───── ENTRIES PROVIDED

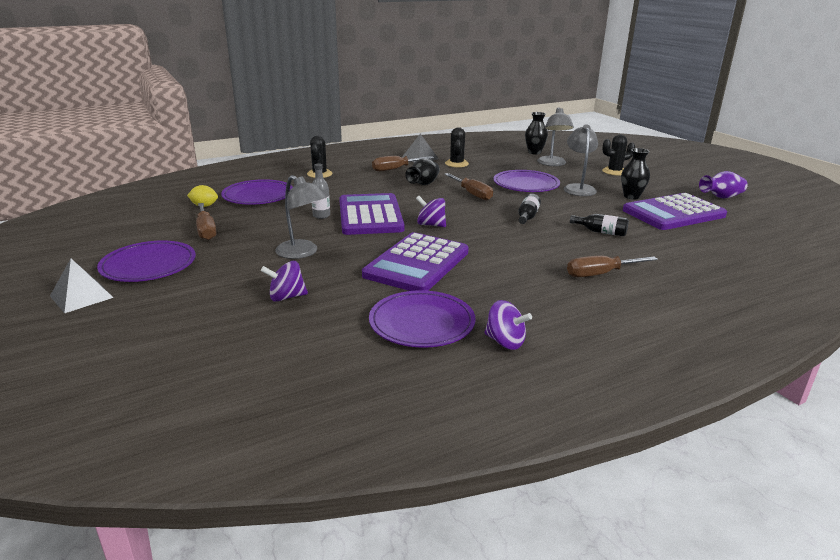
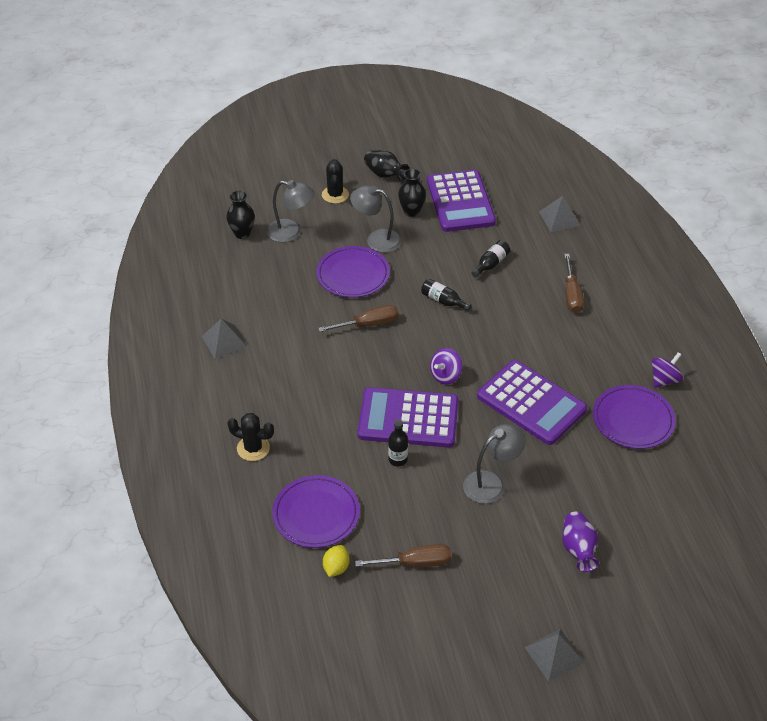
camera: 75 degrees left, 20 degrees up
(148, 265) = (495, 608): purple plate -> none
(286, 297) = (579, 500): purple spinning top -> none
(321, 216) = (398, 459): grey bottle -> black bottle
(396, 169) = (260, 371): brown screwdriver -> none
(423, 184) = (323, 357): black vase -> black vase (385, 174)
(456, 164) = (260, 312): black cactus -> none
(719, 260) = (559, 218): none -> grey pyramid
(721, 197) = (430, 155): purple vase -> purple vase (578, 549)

──────────
───── ENTRIES PROVIDED

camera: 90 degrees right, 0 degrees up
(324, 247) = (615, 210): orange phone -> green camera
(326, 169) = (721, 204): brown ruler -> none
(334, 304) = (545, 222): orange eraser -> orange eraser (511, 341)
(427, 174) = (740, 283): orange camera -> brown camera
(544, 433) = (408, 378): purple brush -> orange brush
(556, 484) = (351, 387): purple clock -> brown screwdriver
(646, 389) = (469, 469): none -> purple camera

──────────
───── ENTRIES PROVIDED

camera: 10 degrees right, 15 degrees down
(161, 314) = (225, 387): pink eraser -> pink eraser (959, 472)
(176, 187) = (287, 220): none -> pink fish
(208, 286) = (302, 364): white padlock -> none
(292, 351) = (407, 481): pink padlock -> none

──────────

▶ **TASK TO COMPLETE**: Among the entries, copy every line containing the word "vase".

▶ **OUTPUT FOR THIS TASK**:
(423, 184) = (323, 357): black vase -> black vase (385, 174)
(721, 197) = (430, 155): purple vase -> purple vase (578, 549)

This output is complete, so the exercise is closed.